____ Records shown

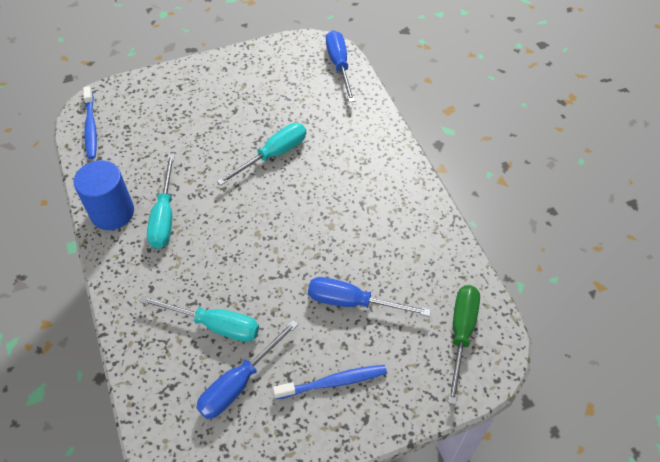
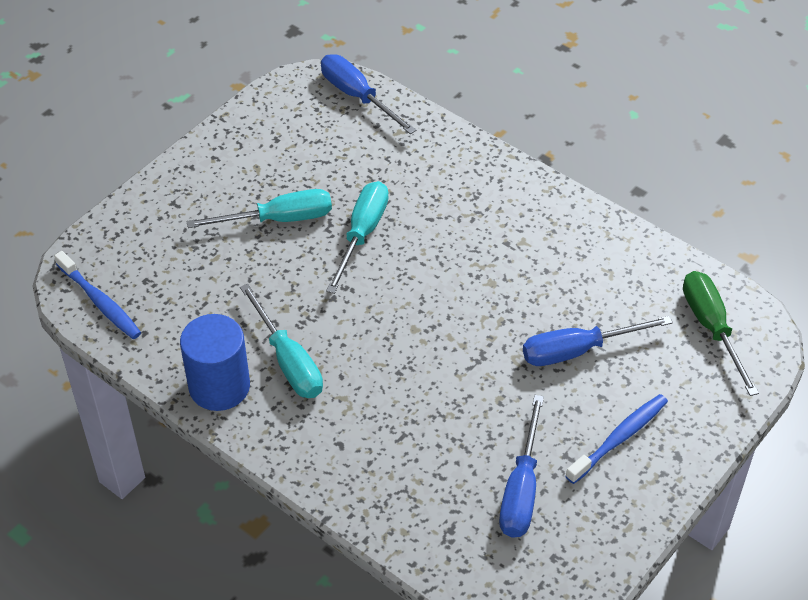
camera: 30 degrees left, 5 degrees down
turquoise screwdriver [139,296,259,342] -> turquoise screwdriver moved to [186,189,332,228]

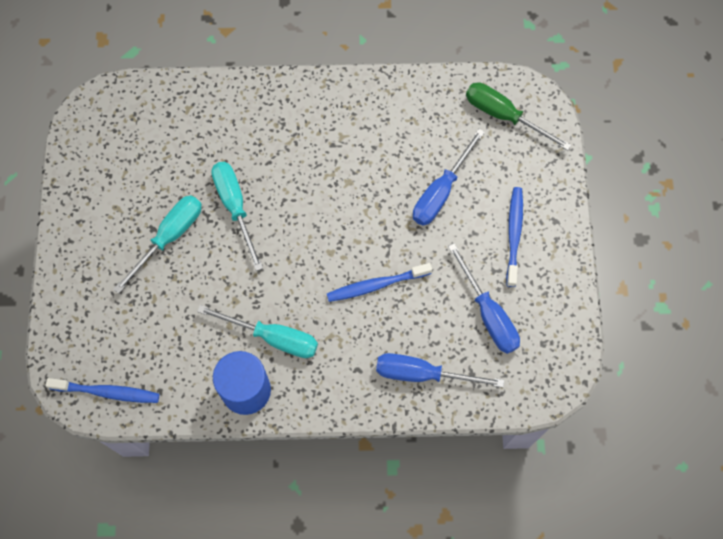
camera: 40 degrees left, 20 degrees up
blue screwdriver [321,54,416,134] -> blue screwdriver moved to [376,353,504,388]
none -> blue toothbrush [327,263,432,302]

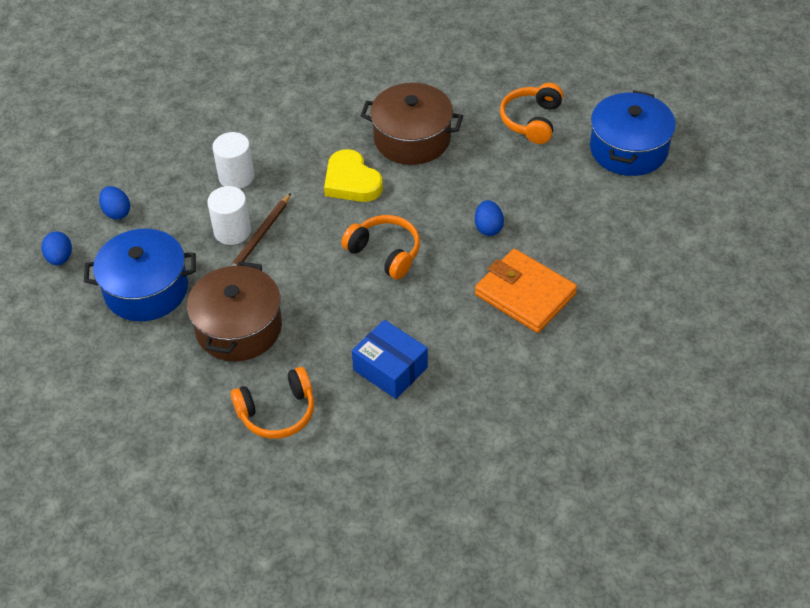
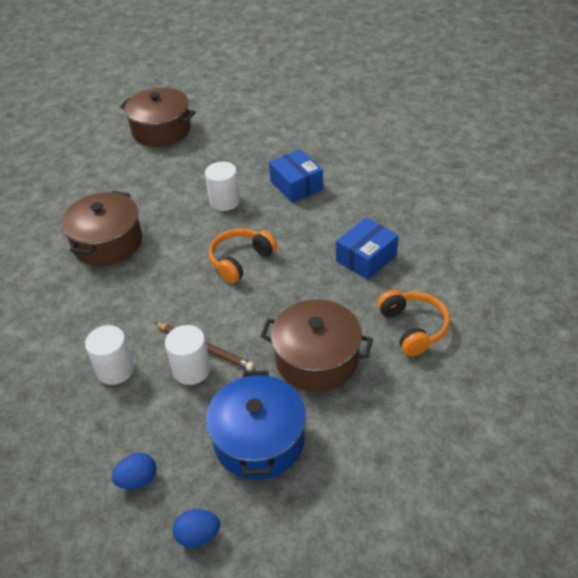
camera: 85 degrees left, 5 degrees down
yellow heart [324,149,383,202] -> none
blue egg [475,200,504,236] -> white cylinder [205,162,240,211]
orange wallet [475,249,577,333] -> blue box [269,149,323,203]
orange headphones [500,83,563,144] -> none
blue pot [590,90,676,176] -> brown pot [120,87,196,147]

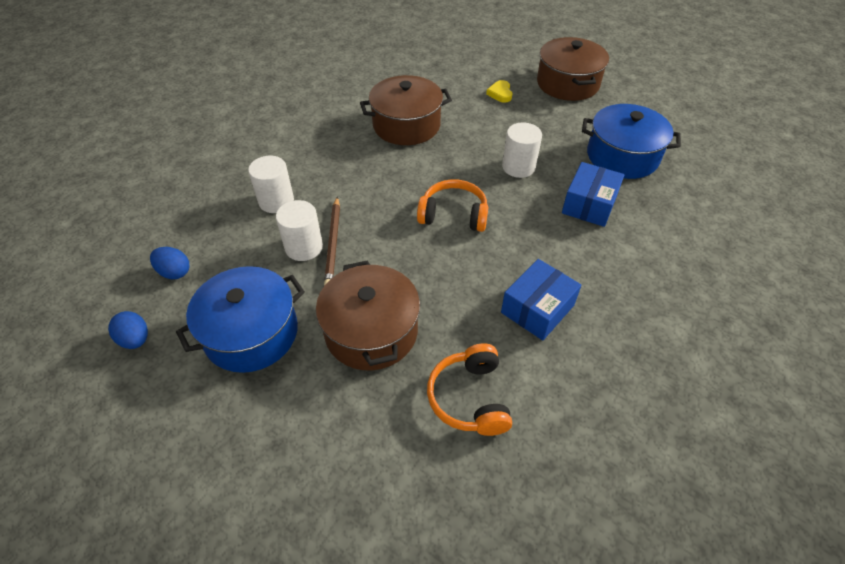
camera: 55 degrees right, 5 degrees up
blue box [336,217,399,280] -> blue box turned 60 degrees counterclockwise [501,259,582,340]
orange headphones [377,290,450,356] -> orange headphones turned 135 degrees clockwise [427,343,512,436]
none -> yellow heart [486,80,512,103]
none -> blue pot [582,104,681,179]

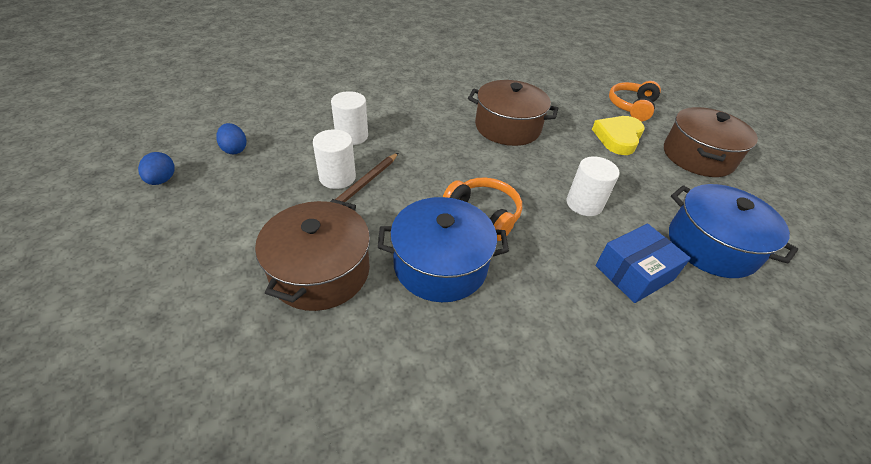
camera: 30 degrees right, 5 degrees down
blue pot [176,266,305,373] -> blue pot moved to [378,197,509,302]
orange headphones [427,343,512,436] -> orange headphones moved to [609,81,661,121]
yellow heart [486,80,512,103] -> yellow heart [592,116,645,155], size x1.81
blue box [501,259,582,340] -> none

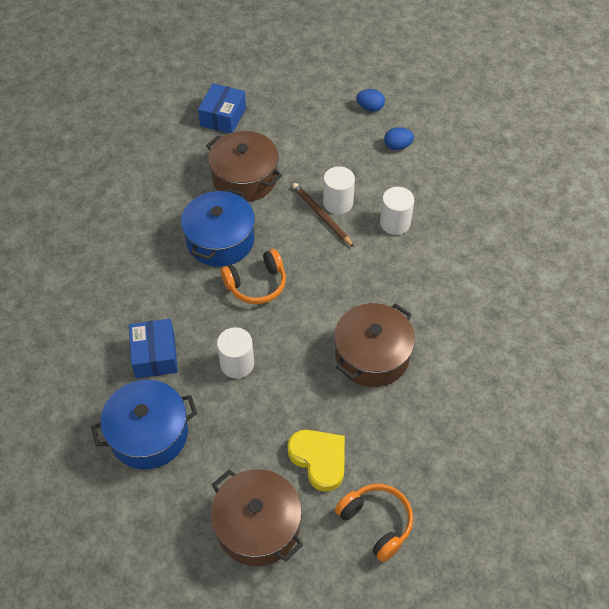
camera: 115 degrees right, 10 degrees up
none -> blue box [198,83,246,133]

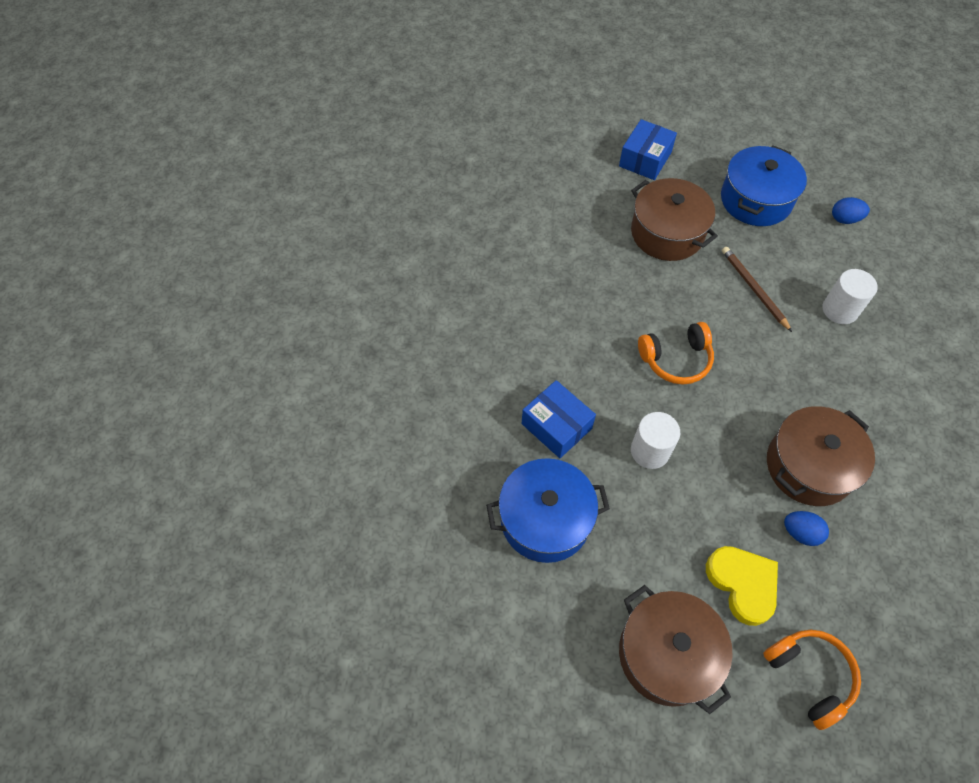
camera: 10 degrees right, 5 degrees up
blue box [129,319,178,378] -> blue box turned 45 degrees counterclockwise [522,380,596,458]
blue pot [181,188,255,267] -> blue pot moved to [721,145,807,226]
white cylinder [323,166,355,214] -> none
blue egg [356,89,385,112] -> blue egg moved to [784,511,829,546]

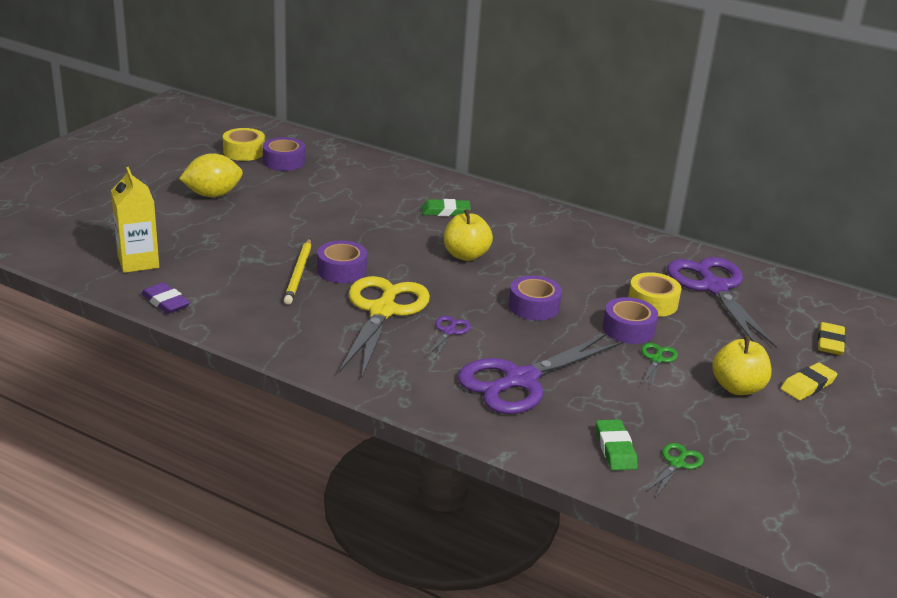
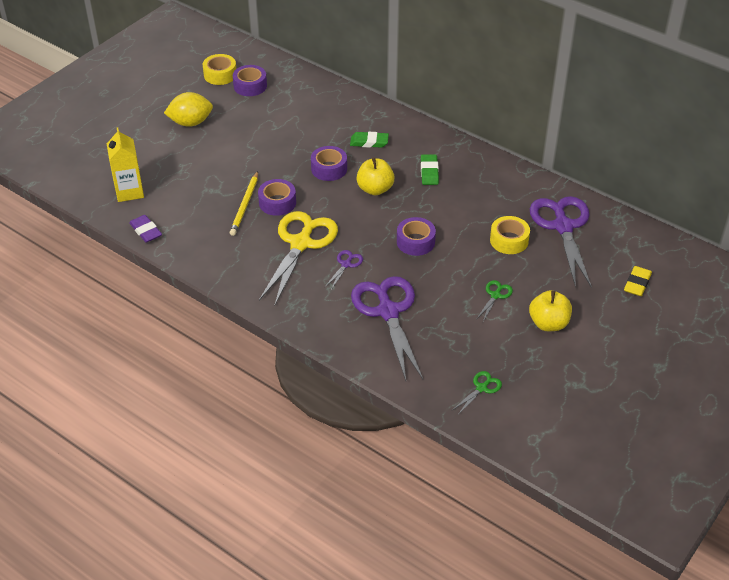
camera: 10 degrees right, 15 degrees up
purple scissors [458,334,622,414] -> purple scissors turned 105 degrees clockwise [351,276,423,381]
green eraser [596,419,638,471] -> green eraser moved to [421,154,439,185]
purple tape [603,297,658,344] -> purple tape moved to [311,146,347,181]
yellow eraser [781,362,838,400] -> none

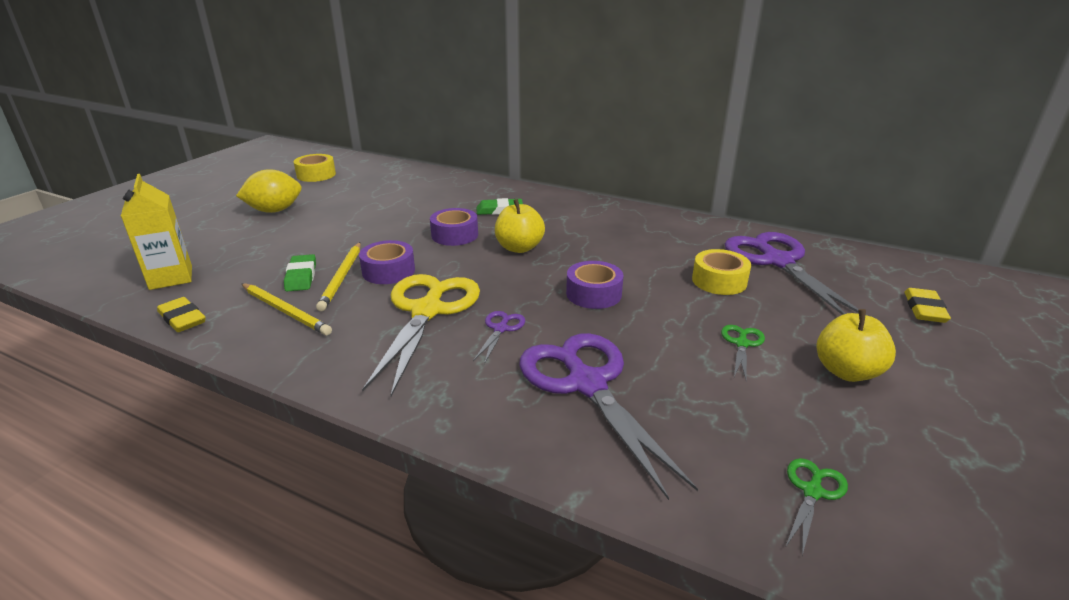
camera: 10 degrees left, 15 degrees down
purple eraser [129,215,162,243] -> yellow eraser [157,297,206,332]
purple tape [233,65,267,96] -> none
green eraser [421,154,439,185] -> green eraser moved to [284,254,316,291]
none -> yellow pencil [241,283,332,335]

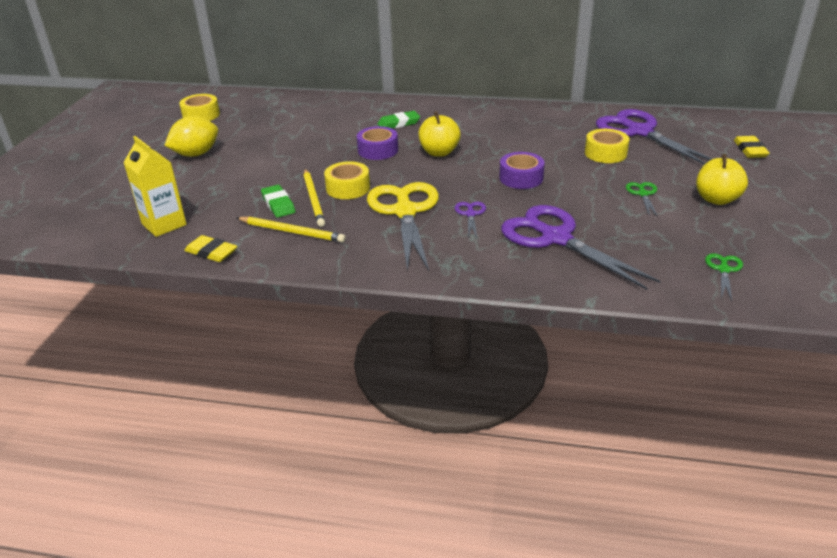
camera: 15 degrees left, 5 degrees up
purple tape [359,240,415,284] -> yellow tape [324,161,370,199]

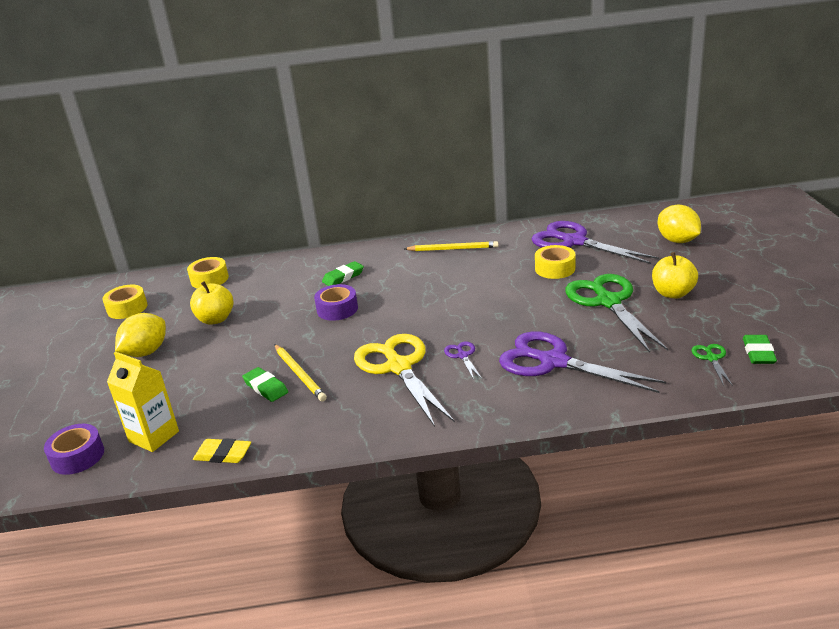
camera: 15 degrees left, 5 degrees down
yellow pencil [237,217,346,243] -> yellow pencil moved to [404,241,499,251]
yellow tape [324,161,370,199] -> yellow tape moved to [187,257,229,288]
yellow apple [418,111,461,157] -> yellow apple moved to [190,281,234,325]
purple tape [499,152,545,189] -> purple tape moved to [44,424,104,475]
green scissors [626,182,658,217] -> green scissors [565,274,668,353], size x2.33
yellow eraser [734,136,770,158] -> yellow lemon [658,205,701,243]
none -> green eraser [743,335,777,364]

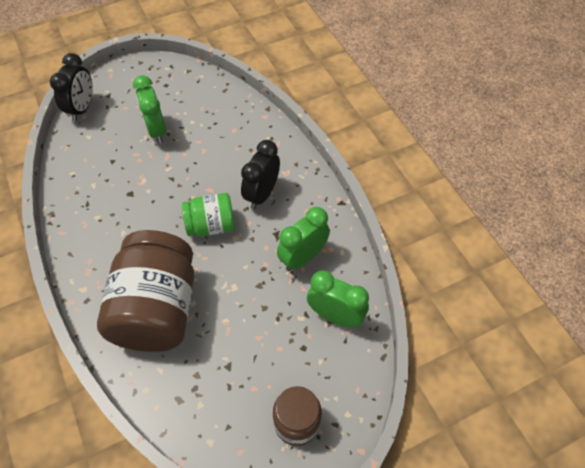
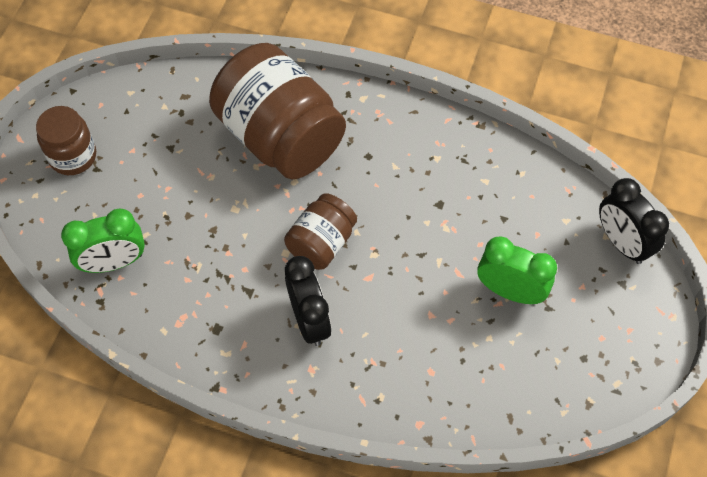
camera: 135 degrees right, 5 degrees up
green jar [182,193,235,237] -> brown jar [284,193,357,270]
green clock [277,207,330,271] -> none

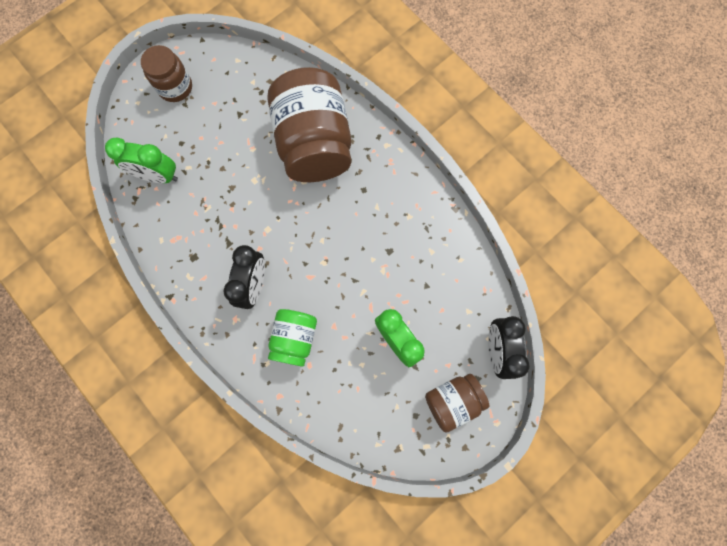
camera: 30 degrees right, 15 degrees up
brown jar [284,193,357,270] -> brown jar moved to [425,374,489,433]
none -> green jar [268,309,317,367]

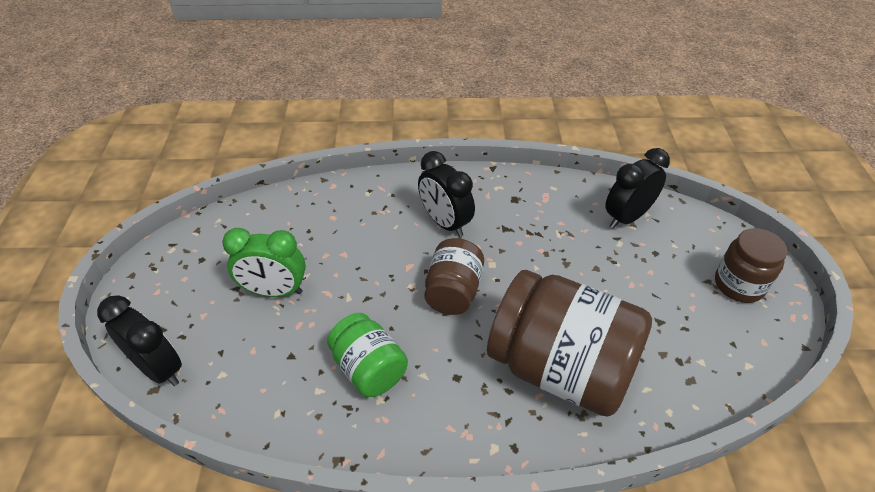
camera: 130 degrees right, 30 degrees down
green clock [105,138,178,183] -> black clock [605,148,670,229]
green jar [268,309,317,367] -> green jar moved to [327,313,408,397]
brown jar [425,374,489,433] -> brown jar moved to [424,238,484,315]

________

**Task objective**
Apart from the pictures, every line of the data above should be given again exactly.

**Solved problem**
camera: 30 degrees left, 5 degrees down
turquoise screwdriver [139,296,259,342] -> turquoise screwdriver moved to [186,189,332,228]

camera: 40 degrees left, 20 degrees up
blue screwdriver [321,54,416,134] -> blue screwdriver moved to [376,353,504,388]
none -> blue toothbrush [327,263,432,302]

camera: 85 degrees left, 5 degrees down
yellow heart [324,149,383,202] -> none
blue egg [475,200,504,236] -> white cylinder [205,162,240,211]
orange wallet [475,249,577,333] -> blue box [269,149,323,203]
orange headphones [500,83,563,144] -> none
blue pot [590,90,676,176] -> brown pot [120,87,196,147]

camera: 55 degrees right, 5 degrees up
blue box [336,217,399,280] -> blue box turned 60 degrees counterclockwise [501,259,582,340]
orange headphones [377,290,450,356] -> orange headphones turned 135 degrees clockwise [427,343,512,436]
none -> yellow heart [486,80,512,103]
none -> blue pot [582,104,681,179]

camera: 30 degrees right, 5 degrees down
blue pot [176,266,305,373] -> blue pot moved to [378,197,509,302]
orange headphones [427,343,512,436] -> orange headphones moved to [609,81,661,121]
yellow heart [486,80,512,103] -> yellow heart [592,116,645,155], size x1.81
blue box [501,259,582,340] -> none

camera: 115 degrees right, 10 degrees up
none -> blue box [198,83,246,133]

camera: 10 degrees right, 5 degrees up
blue box [129,319,178,378] -> blue box turned 45 degrees counterclockwise [522,380,596,458]
blue pot [181,188,255,267] -> blue pot moved to [721,145,807,226]
white cylinder [323,166,355,214] -> none
blue egg [356,89,385,112] -> blue egg moved to [784,511,829,546]

camera: 10 degrees right, 15 degrees up
purple scissors [458,334,622,414] -> purple scissors turned 105 degrees clockwise [351,276,423,381]
green eraser [596,419,638,471] -> green eraser moved to [421,154,439,185]
purple tape [603,297,658,344] -> purple tape moved to [311,146,347,181]
yellow eraser [781,362,838,400] -> none

camera: 10 degrees left, 15 degrees down
purple eraser [129,215,162,243] -> yellow eraser [157,297,206,332]
purple tape [233,65,267,96] -> none
green eraser [421,154,439,185] -> green eraser moved to [284,254,316,291]
none -> yellow pencil [241,283,332,335]

camera: 15 degrees left, 5 degrees up
purple tape [359,240,415,284] -> yellow tape [324,161,370,199]

camera: 15 degrees left, 5 degrees down
yellow pencil [237,217,346,243] -> yellow pencil moved to [404,241,499,251]
yellow tape [324,161,370,199] -> yellow tape moved to [187,257,229,288]
yellow apple [418,111,461,157] -> yellow apple moved to [190,281,234,325]
purple tape [499,152,545,189] -> purple tape moved to [44,424,104,475]
green scissors [626,182,658,217] -> green scissors [565,274,668,353], size x2.33
yellow eraser [734,136,770,158] -> yellow lemon [658,205,701,243]
none -> green eraser [743,335,777,364]

camera: 135 degrees right, 5 degrees up
green jar [182,193,235,237] -> brown jar [284,193,357,270]
green clock [277,207,330,271] -> none

camera: 30 degrees right, 15 degrees up
brown jar [284,193,357,270] -> brown jar moved to [425,374,489,433]
none -> green jar [268,309,317,367]

camera: 130 degrees right, 30 degrees down
green clock [105,138,178,183] -> black clock [605,148,670,229]
green jar [268,309,317,367] -> green jar moved to [327,313,408,397]
brown jar [425,374,489,433] -> brown jar moved to [424,238,484,315]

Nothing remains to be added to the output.